TASK TO COMPLETE:
All the lines below need to be output exactly, apart from any images.

START INFORMATION SHOWN

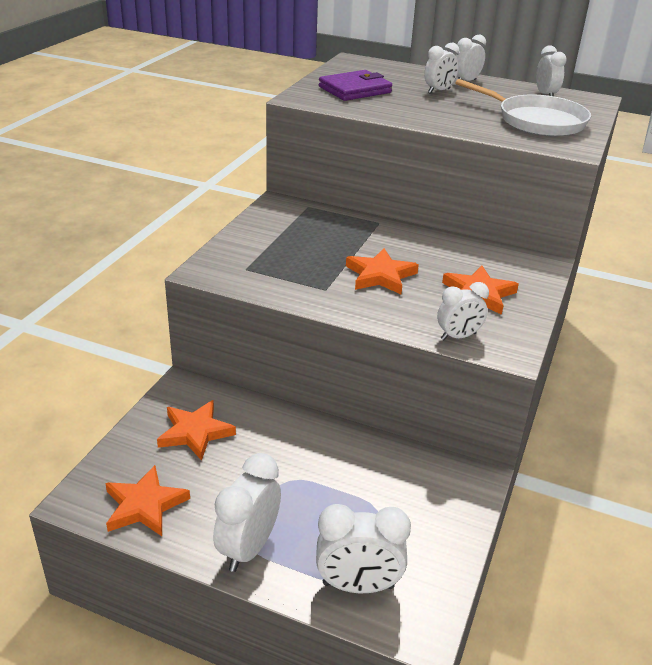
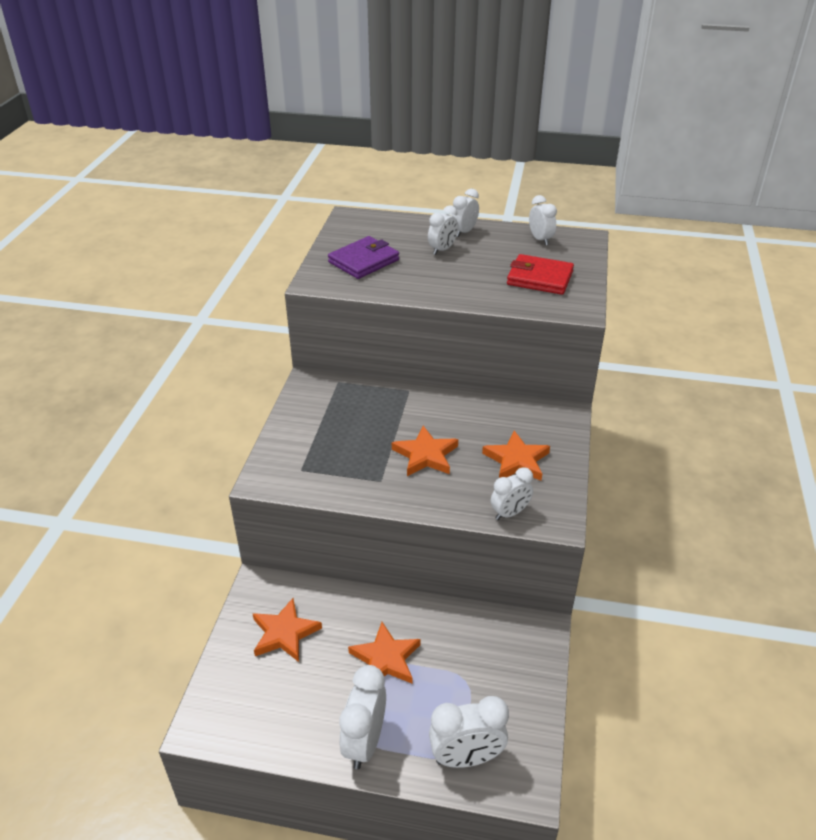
camera: 10 degrees left, 5 degrees up
(144, 505) = (261, 719): orange star -> orange star (385, 659)
(536, 121) = (539, 278): white pan -> red wallet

END INFORMATION SHOWN

WRITTEN ANSWER:
camera: 10 degrees left, 5 degrees up
(144, 505) = (261, 719): orange star -> orange star (385, 659)
(536, 121) = (539, 278): white pan -> red wallet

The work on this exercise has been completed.